SOURCE MATERIAL:
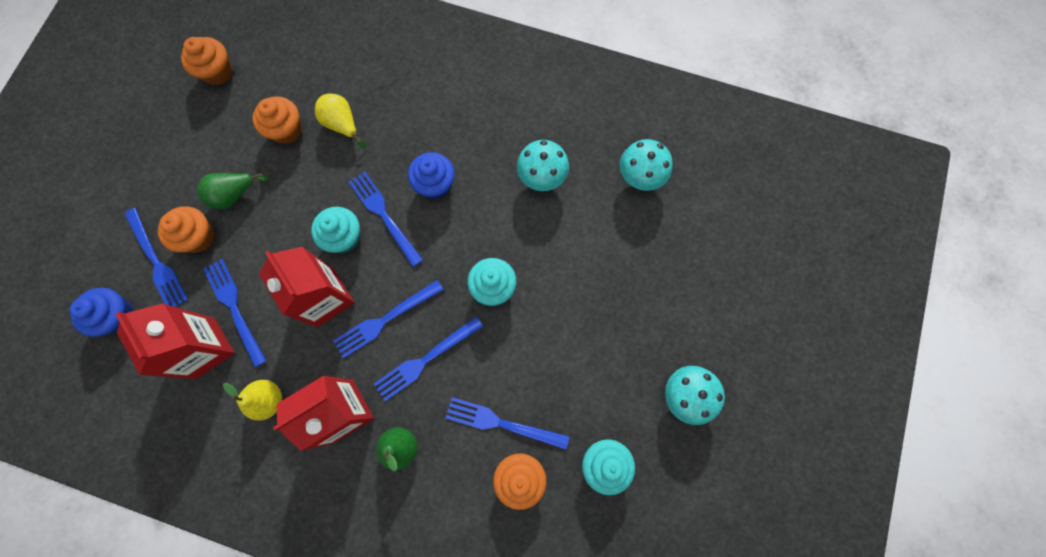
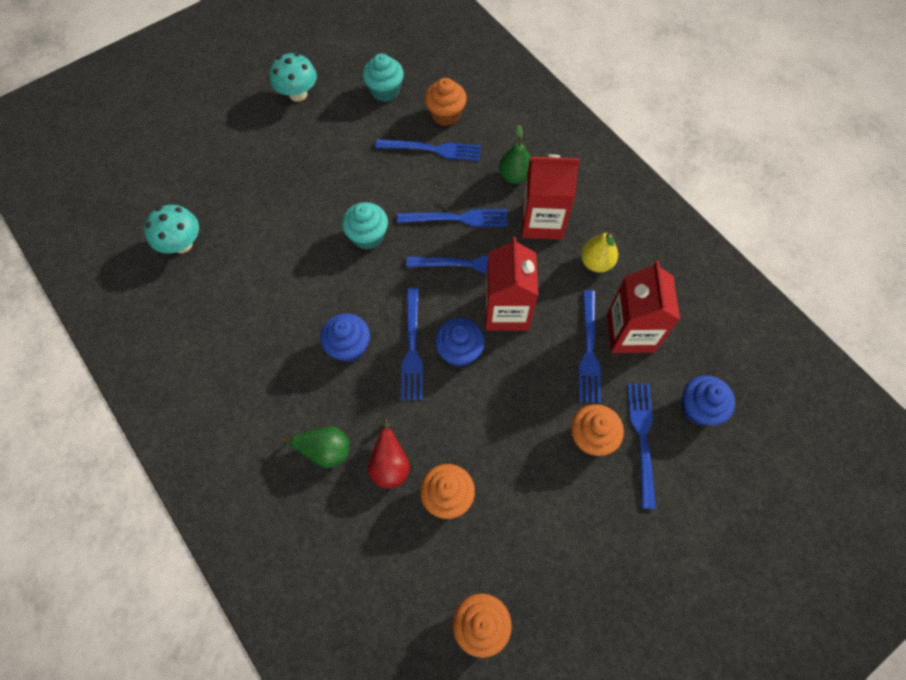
camera: 145 degrees left, 10 degrees down
green pear [197,173,269,209] -> green pear moved to [280,426,350,468]
turquoise cupcake [311,207,360,253] -> blue cupcake [435,318,485,367]
yellow pear [315,94,367,149] -> red pear [368,419,410,488]
blue fork [446,397,569,450] -> blue fork turned 45 degrees counterclockwise [375,139,481,161]
turquoise mushroom [517,140,569,191] -> none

PROMPT:
Write out every line of the listing exactly as written, and leave the pictures out.

RESPONSE TO THE EXERCISE:
camera: 145 degrees left, 10 degrees down
green pear [197,173,269,209] -> green pear moved to [280,426,350,468]
turquoise cupcake [311,207,360,253] -> blue cupcake [435,318,485,367]
yellow pear [315,94,367,149] -> red pear [368,419,410,488]
blue fork [446,397,569,450] -> blue fork turned 45 degrees counterclockwise [375,139,481,161]
turquoise mushroom [517,140,569,191] -> none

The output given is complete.